* Task instructions: Restate word for word the lines that begin the listing and end with the line holding "The Muffin/orange moved".

* Provided data:
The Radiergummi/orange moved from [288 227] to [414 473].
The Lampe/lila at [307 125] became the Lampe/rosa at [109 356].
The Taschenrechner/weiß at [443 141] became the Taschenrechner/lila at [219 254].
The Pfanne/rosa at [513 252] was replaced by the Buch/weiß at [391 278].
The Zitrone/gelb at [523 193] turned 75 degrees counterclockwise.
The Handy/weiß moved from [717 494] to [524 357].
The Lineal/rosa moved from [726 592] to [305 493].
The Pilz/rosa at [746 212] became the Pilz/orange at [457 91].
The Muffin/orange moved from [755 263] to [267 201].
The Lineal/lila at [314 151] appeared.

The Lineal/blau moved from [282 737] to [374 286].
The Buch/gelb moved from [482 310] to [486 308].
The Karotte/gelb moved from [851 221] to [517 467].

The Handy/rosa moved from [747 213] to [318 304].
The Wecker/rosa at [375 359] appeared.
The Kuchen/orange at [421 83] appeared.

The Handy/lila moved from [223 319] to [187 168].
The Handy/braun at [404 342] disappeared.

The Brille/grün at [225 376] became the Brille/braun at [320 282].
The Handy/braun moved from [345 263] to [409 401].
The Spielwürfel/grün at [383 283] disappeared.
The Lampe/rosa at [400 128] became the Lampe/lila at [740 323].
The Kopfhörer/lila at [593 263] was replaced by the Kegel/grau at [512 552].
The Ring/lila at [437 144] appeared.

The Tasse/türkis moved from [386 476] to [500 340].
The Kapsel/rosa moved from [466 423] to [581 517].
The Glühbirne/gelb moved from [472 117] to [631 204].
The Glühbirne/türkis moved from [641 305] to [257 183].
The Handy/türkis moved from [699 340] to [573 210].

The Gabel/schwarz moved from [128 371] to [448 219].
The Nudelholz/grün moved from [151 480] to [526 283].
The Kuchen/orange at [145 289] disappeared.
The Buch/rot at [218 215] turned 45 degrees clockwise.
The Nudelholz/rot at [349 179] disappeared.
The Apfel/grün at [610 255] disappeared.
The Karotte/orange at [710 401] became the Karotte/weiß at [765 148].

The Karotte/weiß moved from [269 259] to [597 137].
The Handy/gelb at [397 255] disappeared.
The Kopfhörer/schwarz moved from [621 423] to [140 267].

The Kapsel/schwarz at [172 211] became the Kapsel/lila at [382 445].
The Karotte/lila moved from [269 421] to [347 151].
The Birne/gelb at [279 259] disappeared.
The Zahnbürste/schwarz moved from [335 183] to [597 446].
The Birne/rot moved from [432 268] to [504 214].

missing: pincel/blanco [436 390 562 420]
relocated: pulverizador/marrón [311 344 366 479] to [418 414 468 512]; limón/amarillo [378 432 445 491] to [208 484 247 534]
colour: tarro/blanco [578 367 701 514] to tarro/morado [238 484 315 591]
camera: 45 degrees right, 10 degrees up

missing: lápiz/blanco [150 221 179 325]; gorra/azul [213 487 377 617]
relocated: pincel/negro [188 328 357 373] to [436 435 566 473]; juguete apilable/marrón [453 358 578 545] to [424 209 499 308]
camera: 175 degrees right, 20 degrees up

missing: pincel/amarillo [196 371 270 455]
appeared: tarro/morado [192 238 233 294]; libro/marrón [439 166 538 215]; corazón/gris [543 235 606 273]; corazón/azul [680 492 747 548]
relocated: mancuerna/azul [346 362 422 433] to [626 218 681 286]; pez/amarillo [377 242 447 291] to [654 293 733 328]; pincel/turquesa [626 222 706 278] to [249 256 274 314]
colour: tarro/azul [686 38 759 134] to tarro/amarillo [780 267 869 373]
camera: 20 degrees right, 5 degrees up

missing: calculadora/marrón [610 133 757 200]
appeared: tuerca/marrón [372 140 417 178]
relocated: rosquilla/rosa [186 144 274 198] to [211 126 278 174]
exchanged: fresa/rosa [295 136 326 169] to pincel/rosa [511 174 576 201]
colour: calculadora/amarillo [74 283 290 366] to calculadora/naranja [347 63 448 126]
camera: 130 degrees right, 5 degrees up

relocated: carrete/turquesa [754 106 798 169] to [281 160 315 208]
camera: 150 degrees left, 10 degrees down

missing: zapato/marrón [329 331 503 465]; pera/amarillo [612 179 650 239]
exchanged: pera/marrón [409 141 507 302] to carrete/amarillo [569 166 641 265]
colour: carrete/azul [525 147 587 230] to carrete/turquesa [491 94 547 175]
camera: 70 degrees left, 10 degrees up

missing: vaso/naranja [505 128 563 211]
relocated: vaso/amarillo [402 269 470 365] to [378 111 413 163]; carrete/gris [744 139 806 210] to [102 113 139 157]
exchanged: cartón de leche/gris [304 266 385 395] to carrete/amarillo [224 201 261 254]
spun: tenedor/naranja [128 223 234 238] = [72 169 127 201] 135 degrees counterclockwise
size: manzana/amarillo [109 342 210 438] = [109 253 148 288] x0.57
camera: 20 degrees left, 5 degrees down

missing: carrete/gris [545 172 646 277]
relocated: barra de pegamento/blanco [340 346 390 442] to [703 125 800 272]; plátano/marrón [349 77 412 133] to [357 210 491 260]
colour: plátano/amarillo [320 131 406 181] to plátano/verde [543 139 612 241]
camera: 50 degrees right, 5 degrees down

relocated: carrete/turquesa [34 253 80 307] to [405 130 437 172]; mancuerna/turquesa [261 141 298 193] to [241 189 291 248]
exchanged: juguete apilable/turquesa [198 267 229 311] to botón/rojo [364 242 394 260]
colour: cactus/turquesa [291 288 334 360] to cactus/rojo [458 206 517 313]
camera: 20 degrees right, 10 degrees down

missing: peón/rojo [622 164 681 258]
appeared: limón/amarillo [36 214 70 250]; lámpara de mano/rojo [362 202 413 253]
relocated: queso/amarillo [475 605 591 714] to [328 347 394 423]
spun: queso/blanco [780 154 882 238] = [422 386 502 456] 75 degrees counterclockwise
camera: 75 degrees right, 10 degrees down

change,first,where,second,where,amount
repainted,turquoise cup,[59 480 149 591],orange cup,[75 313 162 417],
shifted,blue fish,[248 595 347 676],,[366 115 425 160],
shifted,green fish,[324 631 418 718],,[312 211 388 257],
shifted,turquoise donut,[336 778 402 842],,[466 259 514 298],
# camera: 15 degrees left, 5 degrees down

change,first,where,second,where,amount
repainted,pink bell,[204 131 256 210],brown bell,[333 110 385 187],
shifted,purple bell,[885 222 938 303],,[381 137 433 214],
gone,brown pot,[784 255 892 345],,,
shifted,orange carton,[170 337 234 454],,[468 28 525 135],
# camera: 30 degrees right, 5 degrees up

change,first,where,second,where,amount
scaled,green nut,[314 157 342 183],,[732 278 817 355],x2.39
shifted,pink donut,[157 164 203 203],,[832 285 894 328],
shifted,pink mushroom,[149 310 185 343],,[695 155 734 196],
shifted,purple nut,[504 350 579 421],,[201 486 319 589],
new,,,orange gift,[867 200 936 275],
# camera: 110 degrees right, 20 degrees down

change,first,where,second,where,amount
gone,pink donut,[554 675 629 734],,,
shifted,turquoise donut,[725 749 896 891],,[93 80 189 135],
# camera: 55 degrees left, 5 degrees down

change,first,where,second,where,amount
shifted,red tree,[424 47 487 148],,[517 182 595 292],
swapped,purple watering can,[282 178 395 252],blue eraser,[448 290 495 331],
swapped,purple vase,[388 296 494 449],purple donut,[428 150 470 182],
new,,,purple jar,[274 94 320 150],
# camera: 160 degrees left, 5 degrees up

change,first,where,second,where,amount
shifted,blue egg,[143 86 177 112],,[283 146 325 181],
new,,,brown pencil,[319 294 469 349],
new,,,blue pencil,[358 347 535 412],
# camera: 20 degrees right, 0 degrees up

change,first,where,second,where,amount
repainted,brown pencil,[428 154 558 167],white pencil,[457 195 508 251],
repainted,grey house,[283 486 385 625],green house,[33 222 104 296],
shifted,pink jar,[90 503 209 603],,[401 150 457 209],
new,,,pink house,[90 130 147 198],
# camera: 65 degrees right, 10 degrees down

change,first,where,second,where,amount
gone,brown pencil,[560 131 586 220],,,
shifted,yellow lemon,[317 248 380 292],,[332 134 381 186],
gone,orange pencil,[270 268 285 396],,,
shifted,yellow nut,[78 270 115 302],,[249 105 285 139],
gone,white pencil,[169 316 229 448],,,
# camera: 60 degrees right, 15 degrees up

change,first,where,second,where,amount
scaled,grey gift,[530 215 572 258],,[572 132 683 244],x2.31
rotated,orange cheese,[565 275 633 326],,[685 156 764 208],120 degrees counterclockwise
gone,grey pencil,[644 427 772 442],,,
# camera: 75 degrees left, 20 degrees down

* Written response:
The Radiergummi/orange moved from [288 227] to [414 473].
The Lampe/lila at [307 125] became the Lampe/rosa at [109 356].
The Taschenrechner/weiß at [443 141] became the Taschenrechner/lila at [219 254].
The Pfanne/rosa at [513 252] was replaced by the Buch/weiß at [391 278].
The Zitrone/gelb at [523 193] turned 75 degrees counterclockwise.
The Handy/weiß moved from [717 494] to [524 357].
The Lineal/rosa moved from [726 592] to [305 493].
The Pilz/rosa at [746 212] became the Pilz/orange at [457 91].
The Muffin/orange moved from [755 263] to [267 201].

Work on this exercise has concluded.